-- WORK ORDER --
In the entries that follow, how many lines hold the string "purple"? Give only that number.

-- INPUT DATA --
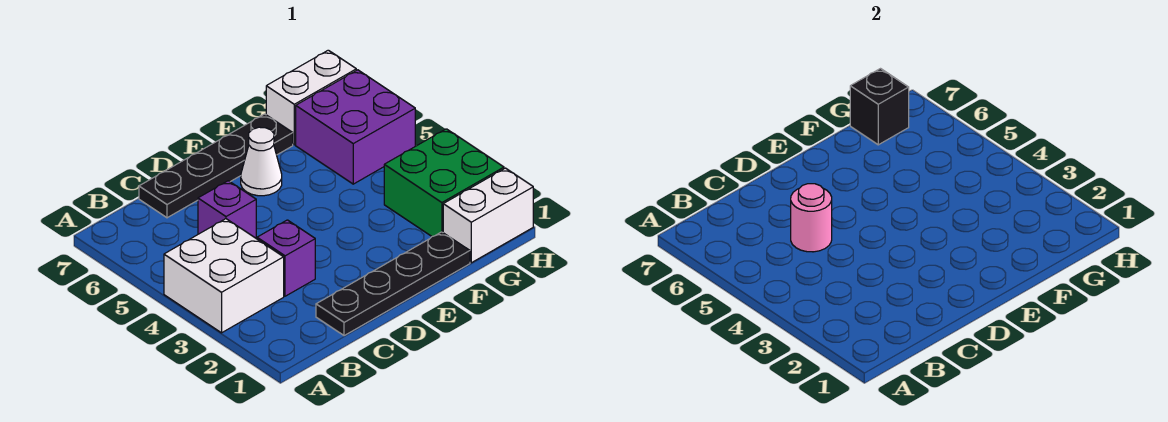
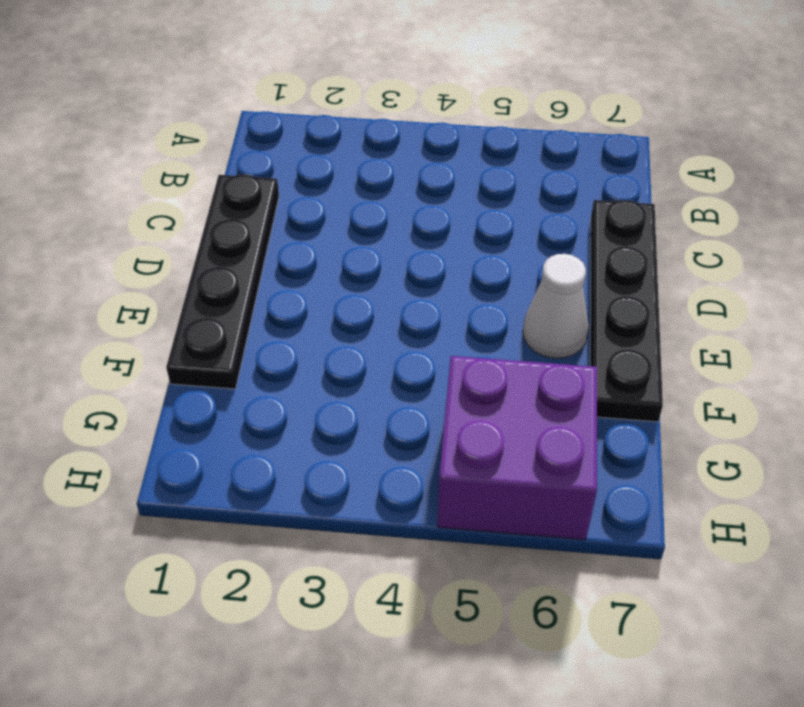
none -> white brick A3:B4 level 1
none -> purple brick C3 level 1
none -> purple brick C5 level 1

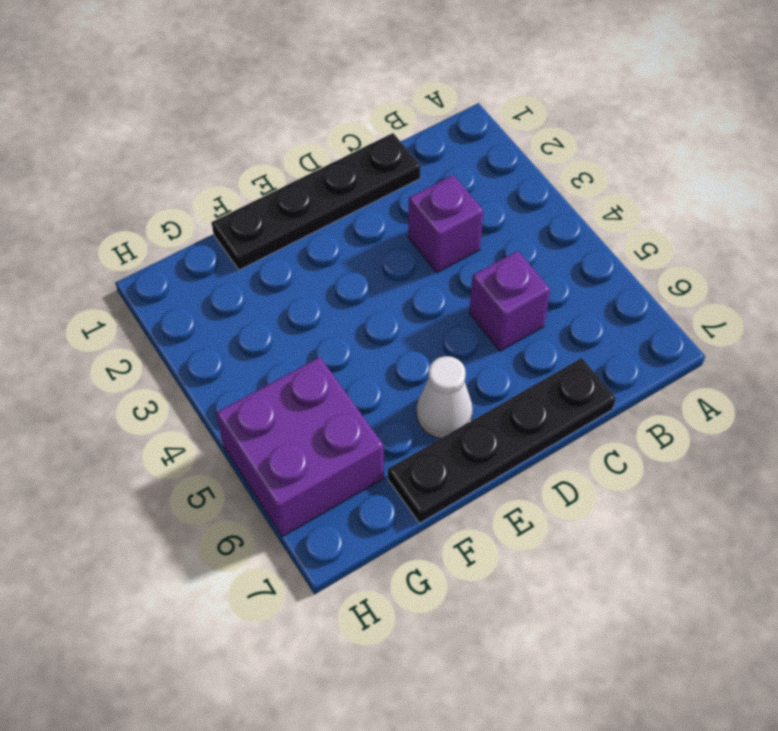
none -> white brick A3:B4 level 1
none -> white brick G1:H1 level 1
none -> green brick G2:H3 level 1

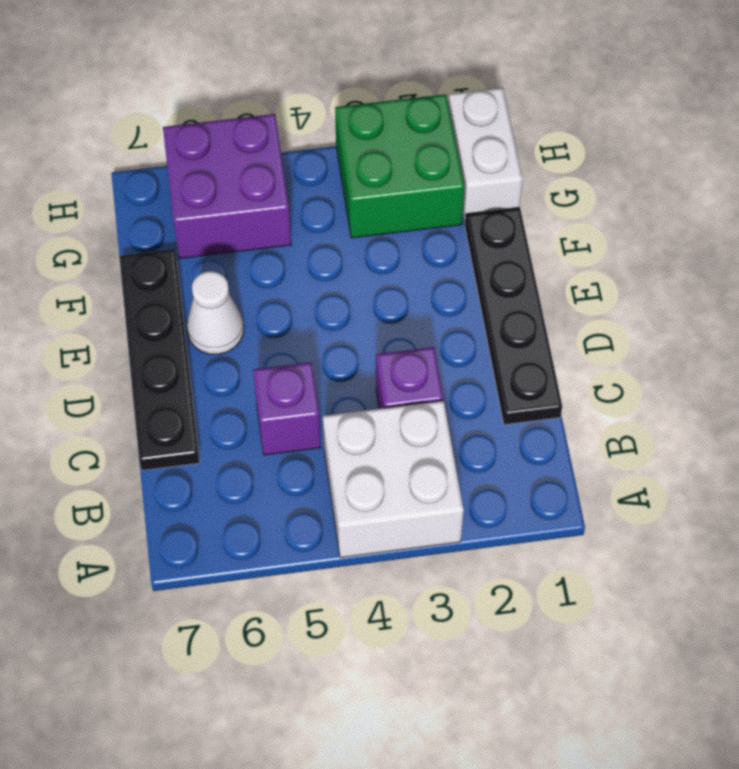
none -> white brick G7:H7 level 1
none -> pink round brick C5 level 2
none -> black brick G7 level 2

-- TASK SOLUTION --
2